Your instructions =>
What lines of the listing include the string "vase"? Show them all.

[Given records]

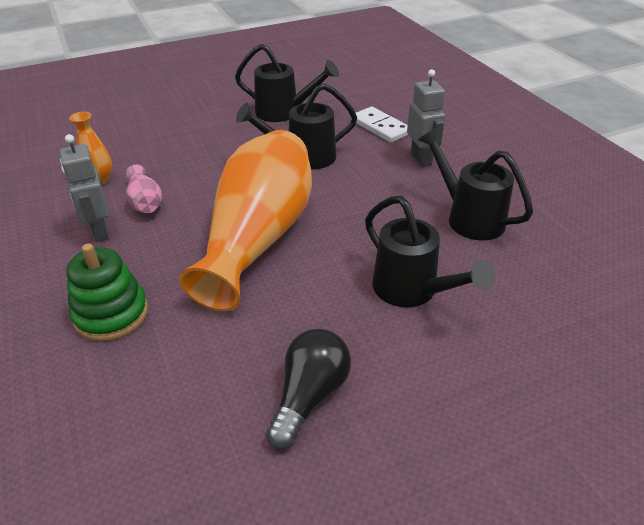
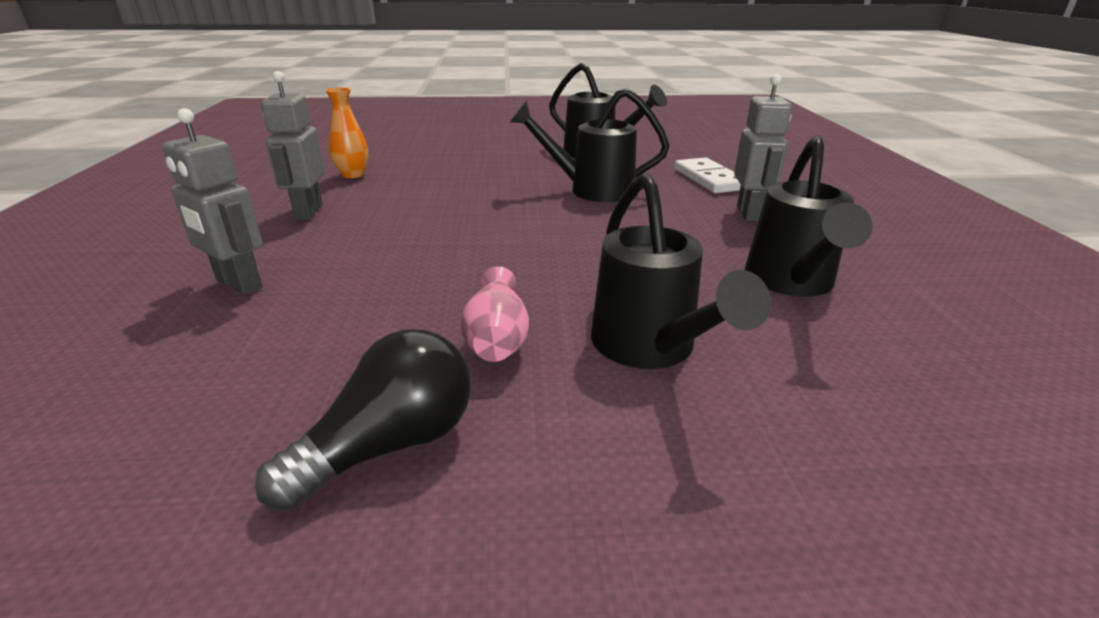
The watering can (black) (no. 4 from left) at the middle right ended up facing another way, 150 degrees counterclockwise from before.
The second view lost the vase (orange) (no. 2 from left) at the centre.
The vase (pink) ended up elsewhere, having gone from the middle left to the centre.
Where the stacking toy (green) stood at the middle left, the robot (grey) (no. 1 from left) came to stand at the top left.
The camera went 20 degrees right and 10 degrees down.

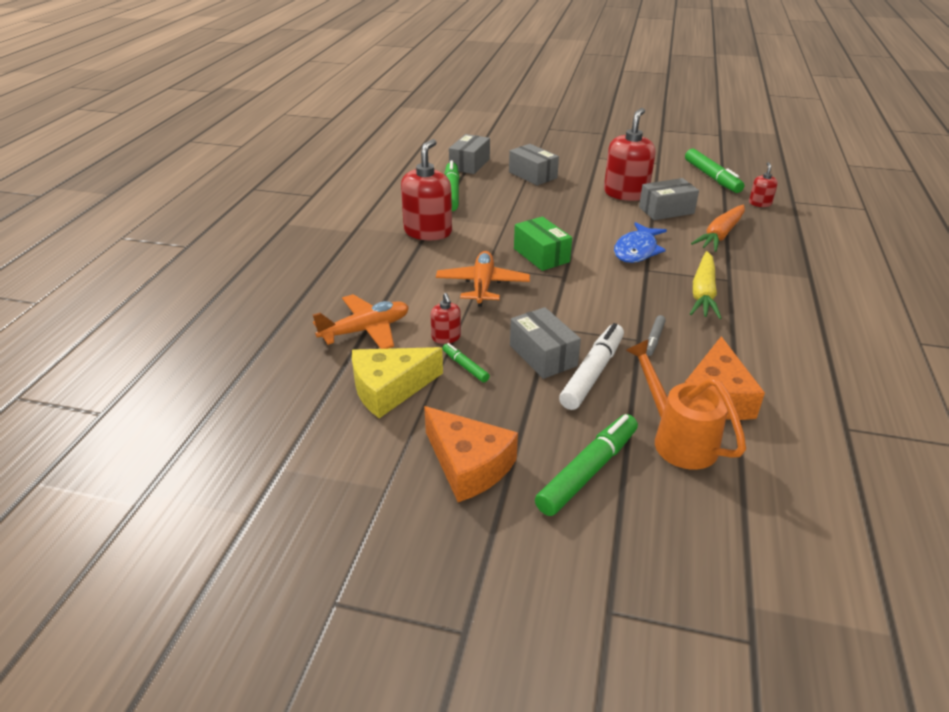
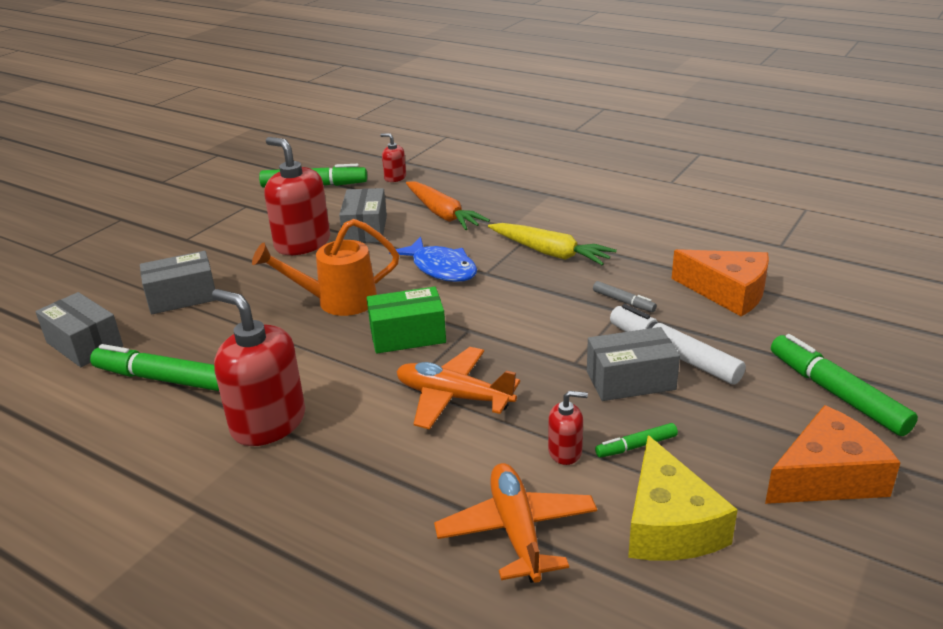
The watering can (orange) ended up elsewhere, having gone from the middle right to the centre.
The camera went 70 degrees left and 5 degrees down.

[/Given records]
[Given records]

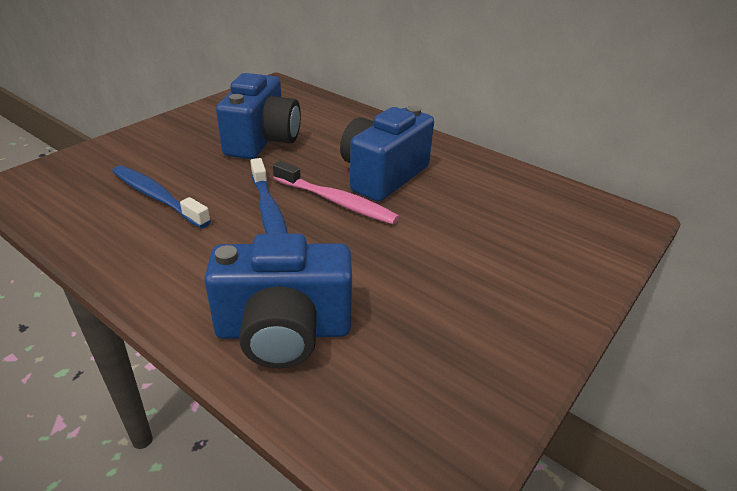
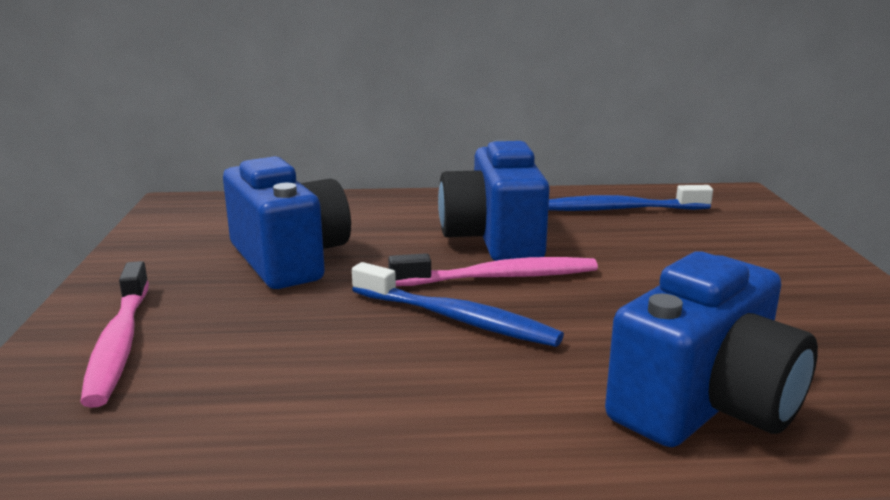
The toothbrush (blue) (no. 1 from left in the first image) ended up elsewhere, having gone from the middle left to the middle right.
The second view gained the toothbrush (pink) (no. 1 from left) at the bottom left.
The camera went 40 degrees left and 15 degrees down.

[/Given records]

Exercise answer =>
The second view lost the vase (orange) (no. 2 from left) at the centre.
The vase (pink) ended up elsewhere, having gone from the middle left to the centre.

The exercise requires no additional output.